RECORDS FOR THE TASK Block Start
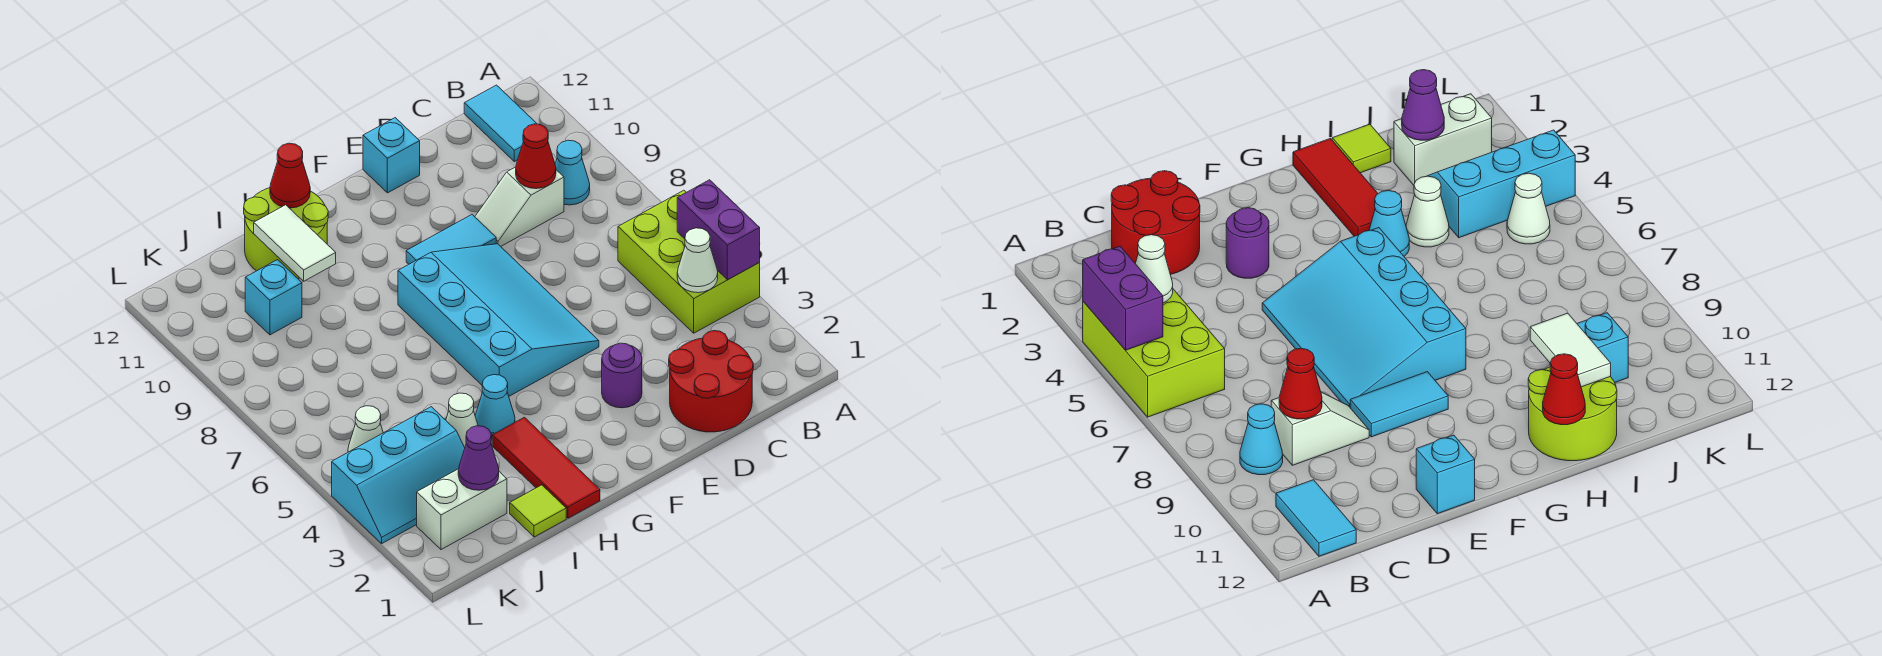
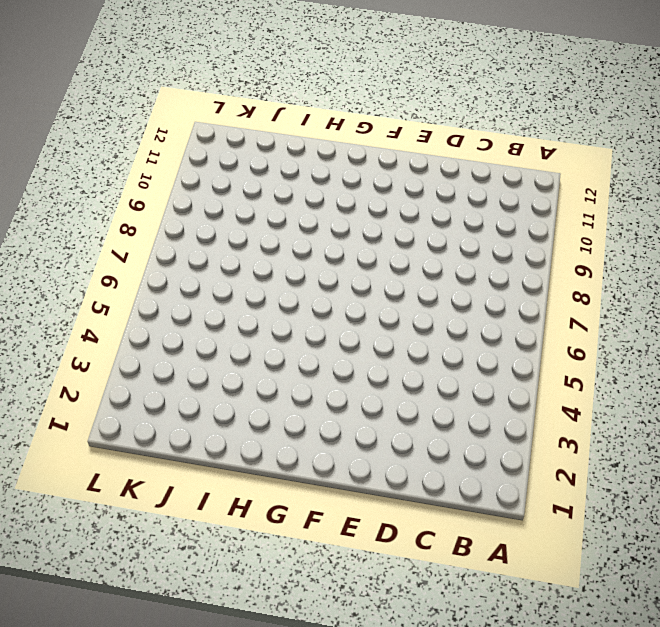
none -> lime brick A4:B6 level 1
none -> cyan cone B9 level 1
none -> cyan tile B11:B12 level 1

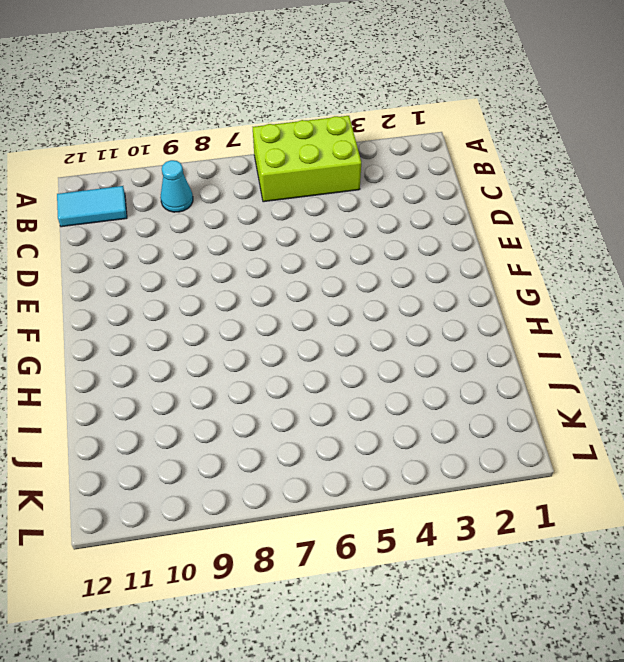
none -> red round brick C1:D2 level 1
none -> white slope C9:D9 level 1 top C
none -> purple round brick E3 level 1

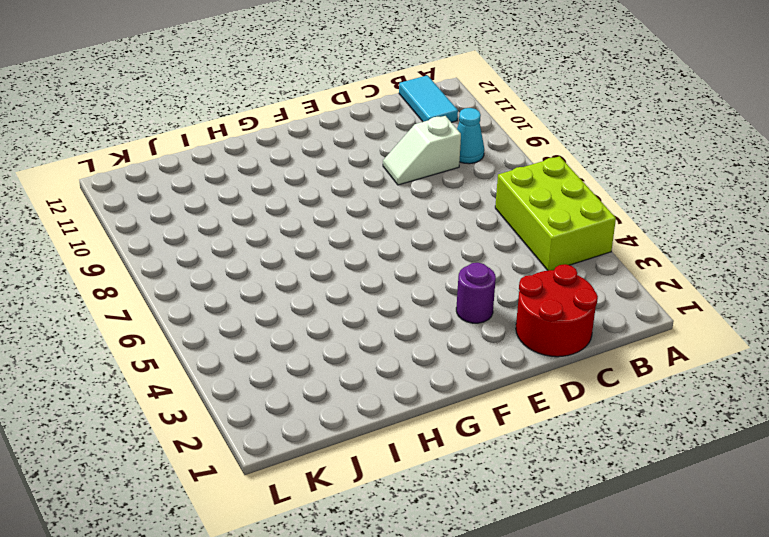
none -> cyan slope E5:G8 level 1 top G
none -> cyan tile E9:F9 level 1
none -> cyan brick E12 level 1

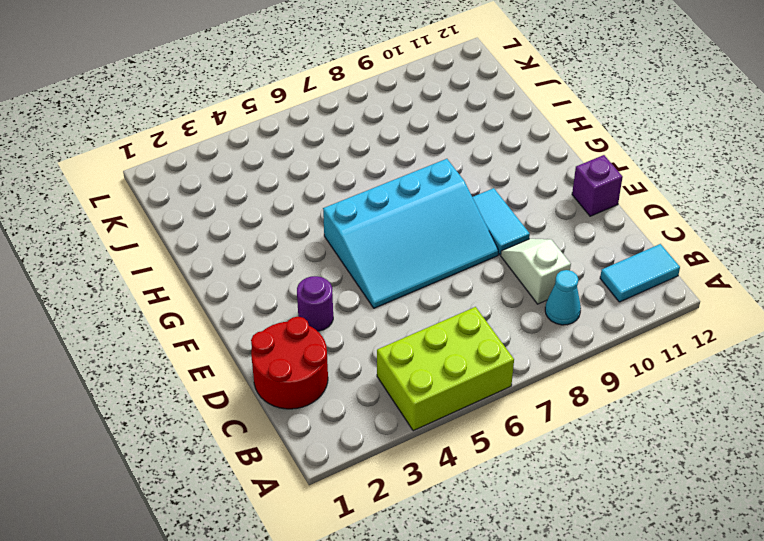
purple brick E12 level 1 -> cyan brick E12 level 1
none -> red tile H1:H3 level 1
none -> cyan cone H4 level 1
none -> lime round brick H11:I12 level 1

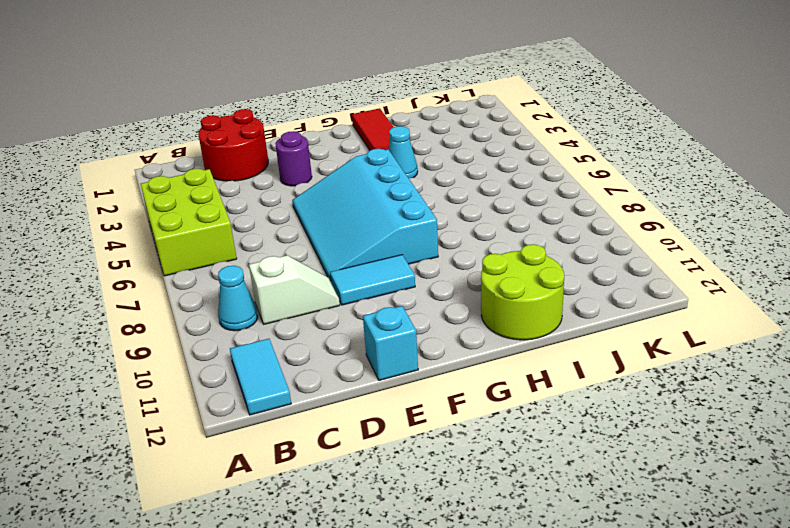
none -> lime tile I1 level 1
none -> white cone I4 level 1
none -> white brick J2:K2 level 1

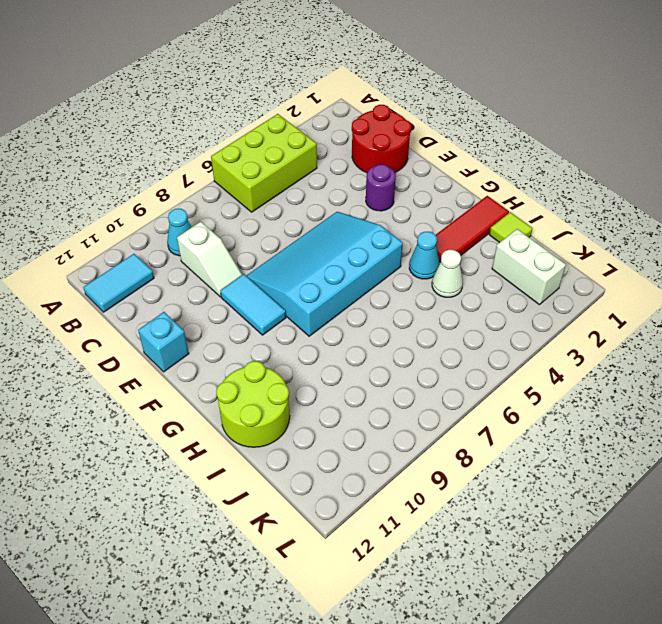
none -> cyan slope J3:L4 level 1 top 4
none -> cyan brick J10 level 1
none -> white cone K5 level 1

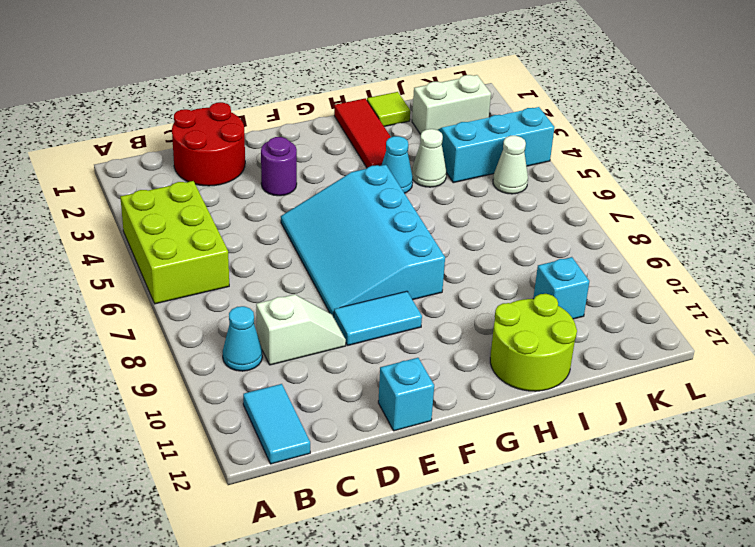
none -> purple brick A4:A5 level 2
none -> white cone B4 level 2
none -> red cone C9 level 2

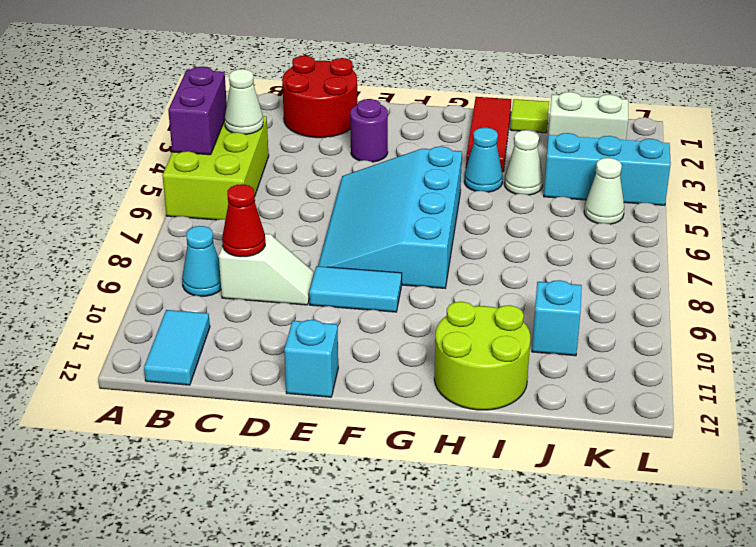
none -> red cone H12 level 2
none -> white tile I10:I11 level 2
none -> purple cone J2 level 2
RECORDS FOR THE TASK Block End
Give the data again exactly. Keep the images out.

**YOUR SOLUTION:**
none -> lime brick A4:B6 level 1
none -> cyan cone B9 level 1
none -> cyan tile B11:B12 level 1

none -> red round brick C1:D2 level 1
none -> white slope C9:D9 level 1 top C
none -> purple round brick E3 level 1

none -> cyan slope E5:G8 level 1 top G
none -> cyan tile E9:F9 level 1
none -> cyan brick E12 level 1

purple brick E12 level 1 -> cyan brick E12 level 1
none -> red tile H1:H3 level 1
none -> cyan cone H4 level 1
none -> lime round brick H11:I12 level 1

none -> lime tile I1 level 1
none -> white cone I4 level 1
none -> white brick J2:K2 level 1

none -> cyan slope J3:L4 level 1 top 4
none -> cyan brick J10 level 1
none -> white cone K5 level 1

none -> purple brick A4:A5 level 2
none -> white cone B4 level 2
none -> red cone C9 level 2

none -> red cone H12 level 2
none -> white tile I10:I11 level 2
none -> purple cone J2 level 2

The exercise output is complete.